▶ **Edit tracking data**
○ ○ ○ ○ ○

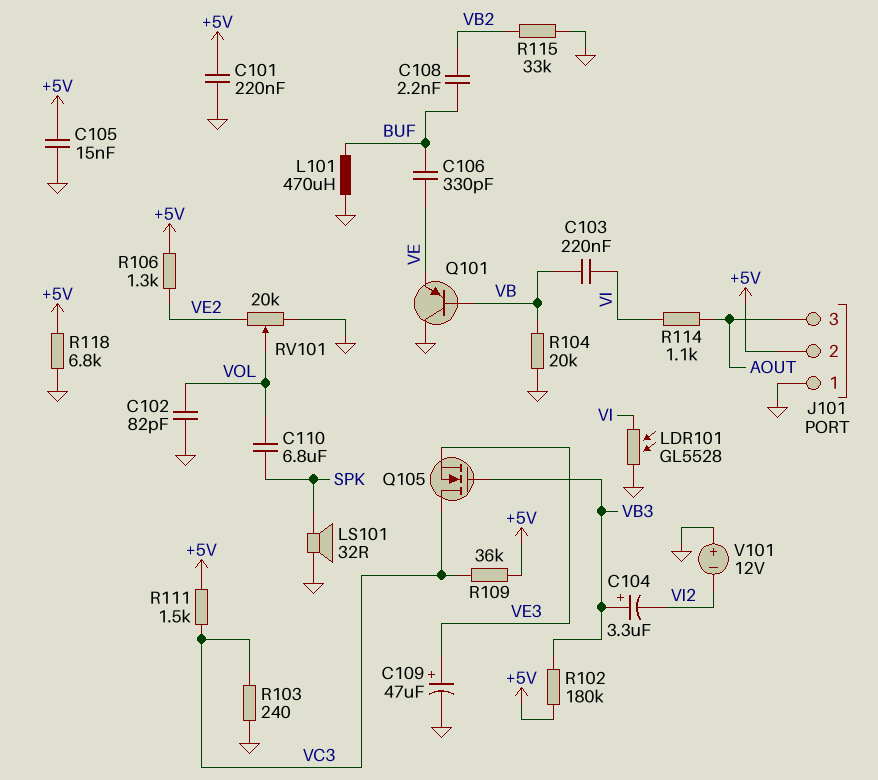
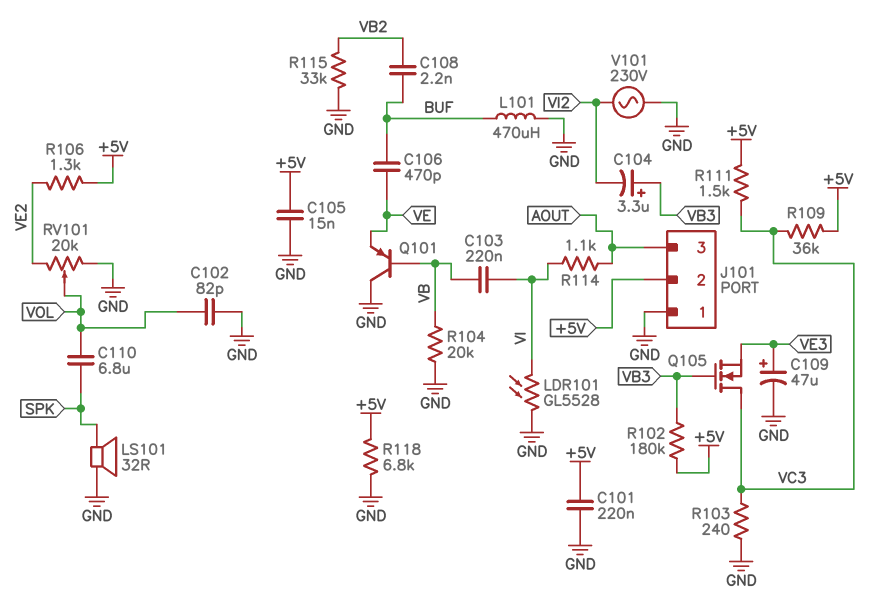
C106: 330pF (BUF, VE) -> 470pF (BUF, VE)
V101: 12V (plus GND, minus VI2) -> AC 230V (GND, VI2)

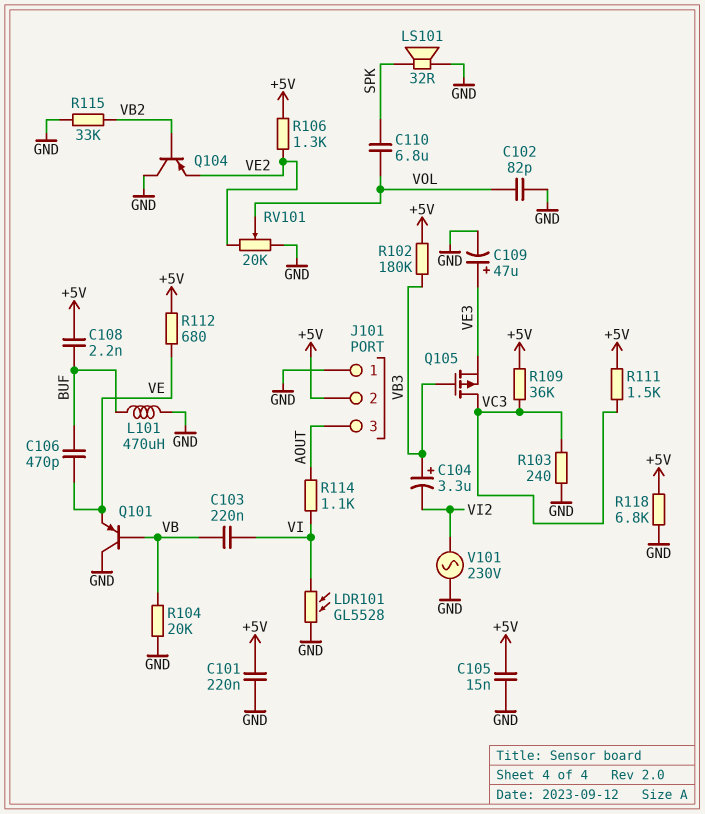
C108: 2.2nF (BUF, VB2) -> 2.2nF (+5V, BUF)
Q104: none -> PNP (B VB2, C GND, E VE2)
Q105: NMOS (G VB3, D VC3, S VE3) -> PMOS (G VB3, D VC3, S VE3)
R112: none -> 680 (+5V, VE)

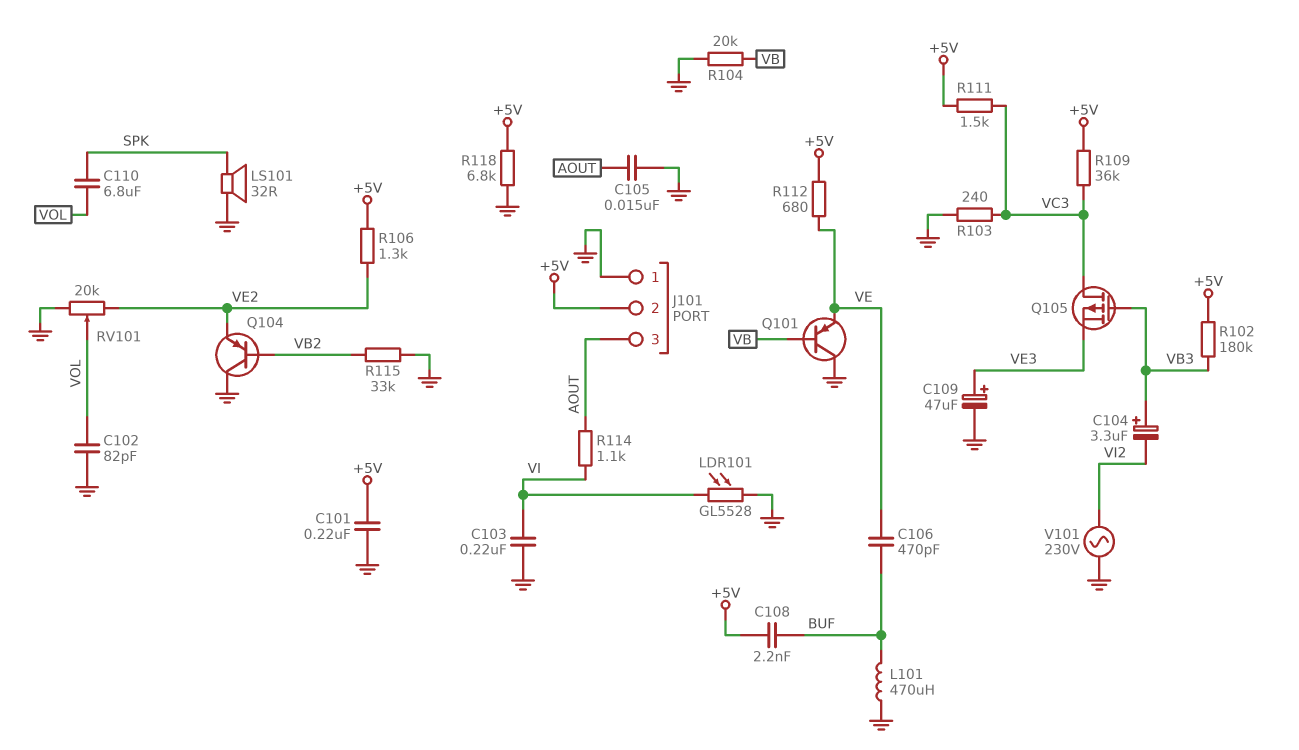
C103: 220nF (VB, VI) -> 220nF (GND, VI)
C105: 15nF (+5V, GND) -> 15nF (AOUT, GND)

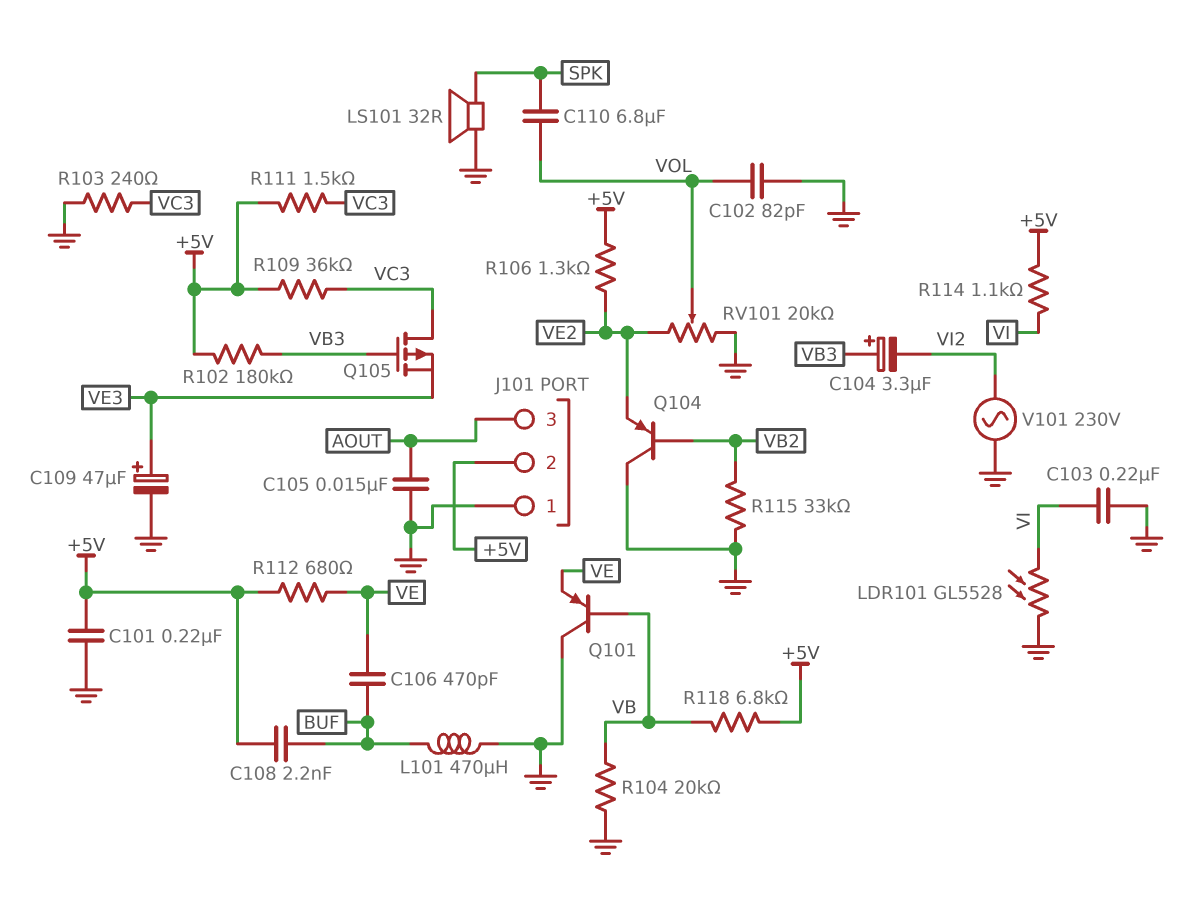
R114: 1.1k (AOUT, VI) -> 1.1k (+5V, VI)
R118: 6.8k (+5V, GND) -> 6.8k (+5V, VB)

○ ○ ○ ○ ○

▶ **Assignment**
Leave the pictures out and write out every entry exactly as given.

▶ **Result of the task**
C106: 330pF (BUF, VE) -> 470pF (BUF, VE)
V101: 12V (plus GND, minus VI2) -> AC 230V (GND, VI2)

C108: 2.2nF (BUF, VB2) -> 2.2nF (+5V, BUF)
Q104: none -> PNP (B VB2, C GND, E VE2)
Q105: NMOS (G VB3, D VC3, S VE3) -> PMOS (G VB3, D VC3, S VE3)
R112: none -> 680 (+5V, VE)

C103: 220nF (VB, VI) -> 220nF (GND, VI)
C105: 15nF (+5V, GND) -> 15nF (AOUT, GND)

R114: 1.1k (AOUT, VI) -> 1.1k (+5V, VI)
R118: 6.8k (+5V, GND) -> 6.8k (+5V, VB)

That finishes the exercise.